--- GIVEN RECORDS ---
---+---

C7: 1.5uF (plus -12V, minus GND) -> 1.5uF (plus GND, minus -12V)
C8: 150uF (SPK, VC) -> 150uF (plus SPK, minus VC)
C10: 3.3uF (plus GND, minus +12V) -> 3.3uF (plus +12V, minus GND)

---+---

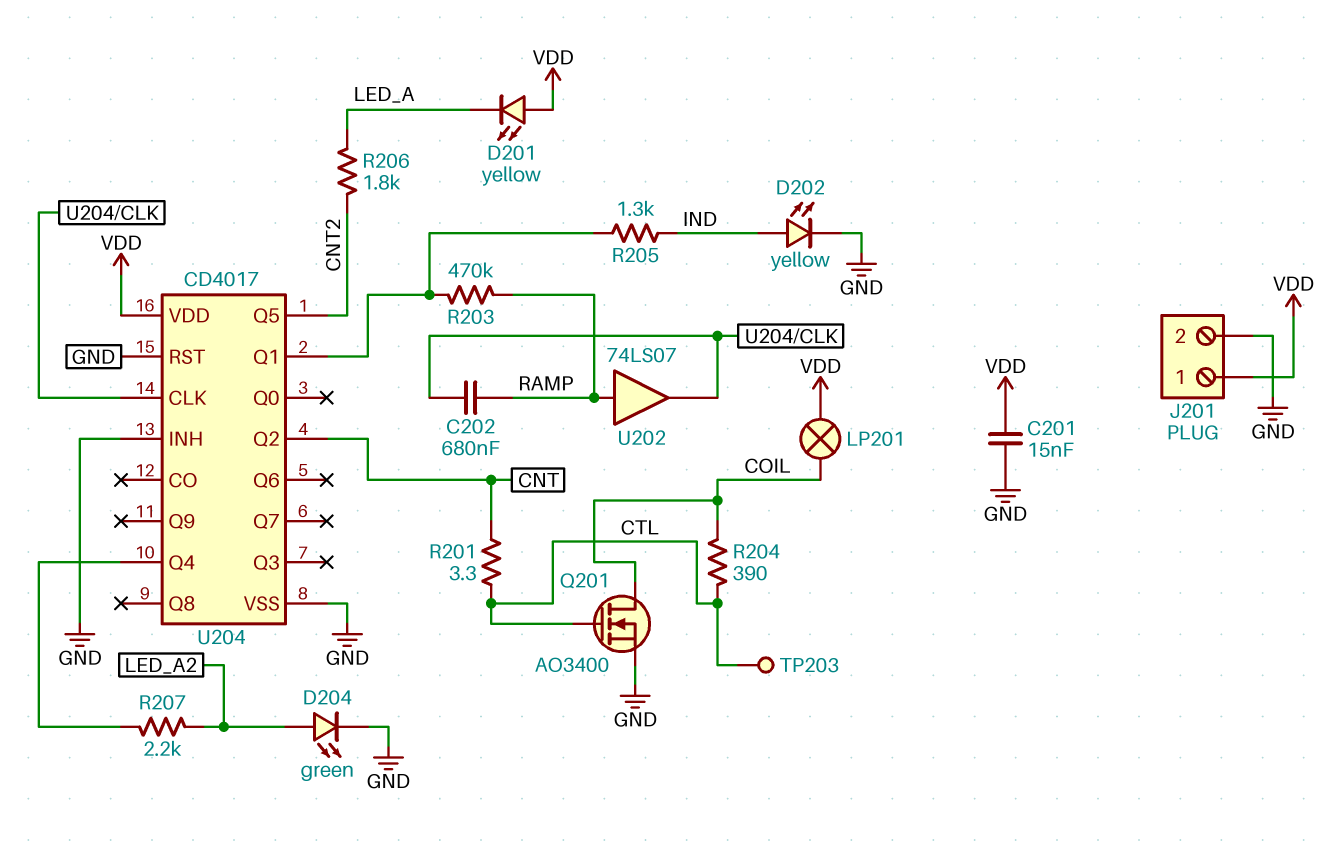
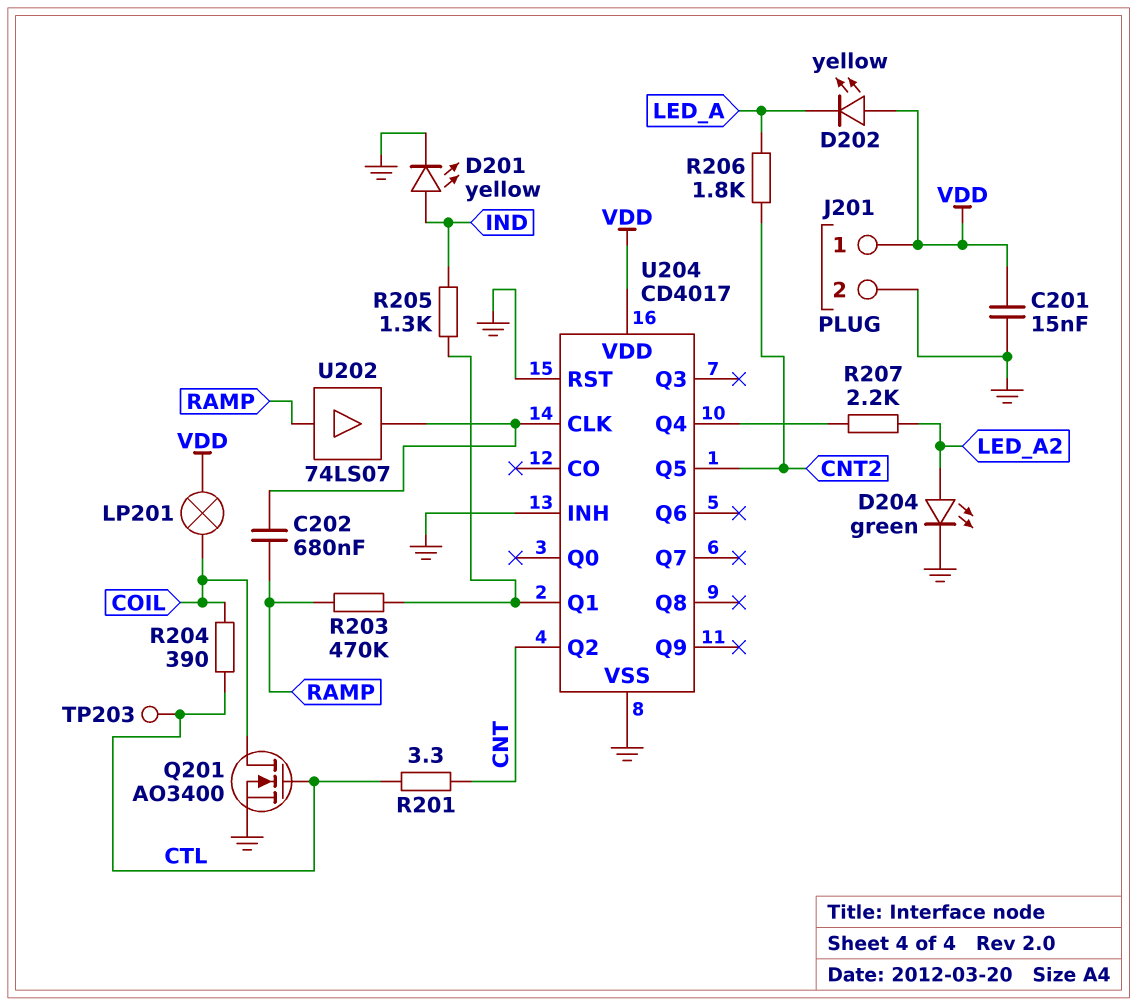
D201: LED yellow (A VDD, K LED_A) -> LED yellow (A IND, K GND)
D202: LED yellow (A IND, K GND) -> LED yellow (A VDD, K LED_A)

---+---

--- PROBLEM TO WORK ON ---
Within the material above, the line with "D201: LED yellow" opens the range and the line with "D202: LED yellow" closes it; reproduce that range word for word.

--- EXERCISE SOLUTION ---
D201: LED yellow (A VDD, K LED_A) -> LED yellow (A IND, K GND)
D202: LED yellow (A IND, K GND) -> LED yellow (A VDD, K LED_A)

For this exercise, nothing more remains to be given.